Aim -> Copy the data from the start through the line with "9 (30, 362)", switching "Team" to "Squad" and leaving everything else as it is.

Exercise material ->

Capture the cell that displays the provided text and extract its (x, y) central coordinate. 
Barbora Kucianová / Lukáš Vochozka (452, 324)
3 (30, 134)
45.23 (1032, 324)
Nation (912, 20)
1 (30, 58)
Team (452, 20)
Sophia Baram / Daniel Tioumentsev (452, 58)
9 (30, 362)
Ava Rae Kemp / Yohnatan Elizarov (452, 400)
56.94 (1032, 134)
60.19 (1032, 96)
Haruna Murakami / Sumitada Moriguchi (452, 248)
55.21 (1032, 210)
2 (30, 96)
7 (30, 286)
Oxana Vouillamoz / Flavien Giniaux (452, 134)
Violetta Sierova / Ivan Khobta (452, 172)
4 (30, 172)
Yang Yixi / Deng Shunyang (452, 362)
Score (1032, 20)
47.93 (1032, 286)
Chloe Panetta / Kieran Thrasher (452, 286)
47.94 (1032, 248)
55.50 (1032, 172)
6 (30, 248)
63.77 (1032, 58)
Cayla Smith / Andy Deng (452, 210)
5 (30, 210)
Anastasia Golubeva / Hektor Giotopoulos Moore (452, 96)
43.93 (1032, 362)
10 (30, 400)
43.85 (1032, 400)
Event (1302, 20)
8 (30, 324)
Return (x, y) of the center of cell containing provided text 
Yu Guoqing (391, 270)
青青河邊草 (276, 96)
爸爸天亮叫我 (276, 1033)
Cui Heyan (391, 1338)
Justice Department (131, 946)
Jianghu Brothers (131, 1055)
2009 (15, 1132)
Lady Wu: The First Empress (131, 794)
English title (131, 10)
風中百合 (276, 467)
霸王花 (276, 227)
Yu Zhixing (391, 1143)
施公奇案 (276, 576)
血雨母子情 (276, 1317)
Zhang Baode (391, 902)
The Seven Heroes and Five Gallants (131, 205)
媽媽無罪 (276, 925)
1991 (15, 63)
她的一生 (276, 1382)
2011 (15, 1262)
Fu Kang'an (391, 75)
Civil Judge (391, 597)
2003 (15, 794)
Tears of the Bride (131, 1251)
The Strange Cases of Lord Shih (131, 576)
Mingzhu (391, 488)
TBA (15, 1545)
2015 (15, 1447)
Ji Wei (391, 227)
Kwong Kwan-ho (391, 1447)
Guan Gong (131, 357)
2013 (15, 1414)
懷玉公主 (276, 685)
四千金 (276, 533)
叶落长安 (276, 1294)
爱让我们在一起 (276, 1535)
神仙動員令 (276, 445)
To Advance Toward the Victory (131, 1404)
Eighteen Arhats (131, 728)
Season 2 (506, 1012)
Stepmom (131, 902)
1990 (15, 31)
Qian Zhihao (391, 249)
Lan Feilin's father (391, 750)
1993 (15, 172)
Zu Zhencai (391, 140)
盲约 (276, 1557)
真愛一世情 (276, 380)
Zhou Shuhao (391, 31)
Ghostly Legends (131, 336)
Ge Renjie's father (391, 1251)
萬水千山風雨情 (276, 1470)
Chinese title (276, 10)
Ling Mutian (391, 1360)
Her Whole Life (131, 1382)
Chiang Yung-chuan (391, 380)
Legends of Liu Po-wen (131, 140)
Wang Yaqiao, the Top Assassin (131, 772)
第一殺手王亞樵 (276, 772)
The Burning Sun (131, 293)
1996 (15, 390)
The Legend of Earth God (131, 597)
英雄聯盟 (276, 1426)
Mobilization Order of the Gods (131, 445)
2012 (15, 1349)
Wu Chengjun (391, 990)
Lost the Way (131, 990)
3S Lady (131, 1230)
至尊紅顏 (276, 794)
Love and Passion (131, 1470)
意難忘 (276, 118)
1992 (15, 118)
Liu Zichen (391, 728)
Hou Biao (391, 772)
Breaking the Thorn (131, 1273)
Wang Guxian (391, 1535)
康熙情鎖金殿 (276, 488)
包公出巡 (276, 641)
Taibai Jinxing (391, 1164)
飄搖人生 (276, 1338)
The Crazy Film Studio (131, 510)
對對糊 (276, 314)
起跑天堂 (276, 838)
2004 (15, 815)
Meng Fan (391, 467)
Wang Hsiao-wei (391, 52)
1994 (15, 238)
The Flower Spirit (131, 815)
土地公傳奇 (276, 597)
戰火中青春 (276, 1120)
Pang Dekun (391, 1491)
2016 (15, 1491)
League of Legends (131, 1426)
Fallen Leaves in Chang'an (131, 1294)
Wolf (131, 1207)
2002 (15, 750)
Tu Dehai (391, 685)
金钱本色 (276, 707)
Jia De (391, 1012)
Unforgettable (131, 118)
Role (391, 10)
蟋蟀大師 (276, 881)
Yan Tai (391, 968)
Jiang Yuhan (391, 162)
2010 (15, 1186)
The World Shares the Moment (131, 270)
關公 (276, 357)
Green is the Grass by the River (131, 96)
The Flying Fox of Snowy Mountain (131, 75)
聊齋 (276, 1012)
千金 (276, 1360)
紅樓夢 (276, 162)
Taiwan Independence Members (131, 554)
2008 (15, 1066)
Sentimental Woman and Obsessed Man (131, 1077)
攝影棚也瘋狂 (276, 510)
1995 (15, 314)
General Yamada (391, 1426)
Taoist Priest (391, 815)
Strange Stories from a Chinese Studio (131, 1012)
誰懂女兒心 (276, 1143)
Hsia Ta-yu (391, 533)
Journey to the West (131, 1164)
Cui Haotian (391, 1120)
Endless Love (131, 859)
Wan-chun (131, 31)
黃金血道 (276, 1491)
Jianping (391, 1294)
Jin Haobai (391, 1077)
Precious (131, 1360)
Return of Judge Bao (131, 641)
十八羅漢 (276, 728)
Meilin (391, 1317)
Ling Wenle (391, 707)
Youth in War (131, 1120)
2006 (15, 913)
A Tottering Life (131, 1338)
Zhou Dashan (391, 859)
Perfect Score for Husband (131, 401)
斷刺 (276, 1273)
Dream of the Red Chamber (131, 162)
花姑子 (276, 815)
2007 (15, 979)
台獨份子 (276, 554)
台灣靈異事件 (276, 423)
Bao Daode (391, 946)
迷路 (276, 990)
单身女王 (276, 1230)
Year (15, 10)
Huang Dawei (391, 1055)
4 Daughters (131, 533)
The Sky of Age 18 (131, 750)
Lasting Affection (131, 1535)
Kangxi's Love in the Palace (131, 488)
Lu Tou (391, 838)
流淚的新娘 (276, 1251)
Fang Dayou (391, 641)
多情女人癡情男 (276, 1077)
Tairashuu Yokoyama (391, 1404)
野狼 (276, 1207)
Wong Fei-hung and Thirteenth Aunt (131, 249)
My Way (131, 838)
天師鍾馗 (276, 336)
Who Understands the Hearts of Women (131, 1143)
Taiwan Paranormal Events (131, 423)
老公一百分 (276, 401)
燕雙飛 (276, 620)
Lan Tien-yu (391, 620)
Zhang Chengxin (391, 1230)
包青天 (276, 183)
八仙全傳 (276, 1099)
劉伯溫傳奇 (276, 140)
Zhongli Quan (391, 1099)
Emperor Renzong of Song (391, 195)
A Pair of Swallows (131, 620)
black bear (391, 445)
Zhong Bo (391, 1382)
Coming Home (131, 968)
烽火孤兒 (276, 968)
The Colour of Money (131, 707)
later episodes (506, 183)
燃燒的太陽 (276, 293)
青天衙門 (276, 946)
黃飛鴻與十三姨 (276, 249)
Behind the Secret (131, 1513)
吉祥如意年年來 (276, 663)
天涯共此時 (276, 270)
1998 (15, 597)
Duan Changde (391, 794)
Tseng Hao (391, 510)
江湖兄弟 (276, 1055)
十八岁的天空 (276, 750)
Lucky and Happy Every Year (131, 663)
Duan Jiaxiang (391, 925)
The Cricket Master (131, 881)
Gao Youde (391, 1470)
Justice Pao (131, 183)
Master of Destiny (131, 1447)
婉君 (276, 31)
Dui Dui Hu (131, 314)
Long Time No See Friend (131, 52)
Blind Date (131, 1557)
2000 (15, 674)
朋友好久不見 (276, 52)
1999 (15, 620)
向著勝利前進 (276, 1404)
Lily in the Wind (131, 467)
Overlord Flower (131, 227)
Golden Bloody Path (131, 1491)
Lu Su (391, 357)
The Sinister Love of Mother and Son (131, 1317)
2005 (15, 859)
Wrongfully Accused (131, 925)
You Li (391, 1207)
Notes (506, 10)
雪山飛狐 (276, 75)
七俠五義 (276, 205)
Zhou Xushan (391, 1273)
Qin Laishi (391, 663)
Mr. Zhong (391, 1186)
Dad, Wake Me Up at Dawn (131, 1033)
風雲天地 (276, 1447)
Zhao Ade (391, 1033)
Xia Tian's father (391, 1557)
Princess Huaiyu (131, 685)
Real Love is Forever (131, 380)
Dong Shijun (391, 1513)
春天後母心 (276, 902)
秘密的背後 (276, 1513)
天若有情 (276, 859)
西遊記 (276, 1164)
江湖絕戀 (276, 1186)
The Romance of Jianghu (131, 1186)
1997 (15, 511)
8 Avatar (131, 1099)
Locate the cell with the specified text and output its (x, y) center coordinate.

Reply ->
Capture the cell that displays the provided text and extract its (x, y) central coordinate. 
Barbora Kucianová / Lukáš Vochozka (452, 324)
3 (30, 134)
45.23 (1032, 324)
Nation (912, 20)
1 (30, 58)
Squad (452, 20)
Sophia Baram / Daniel Tioumentsev (452, 58)
9 (30, 362)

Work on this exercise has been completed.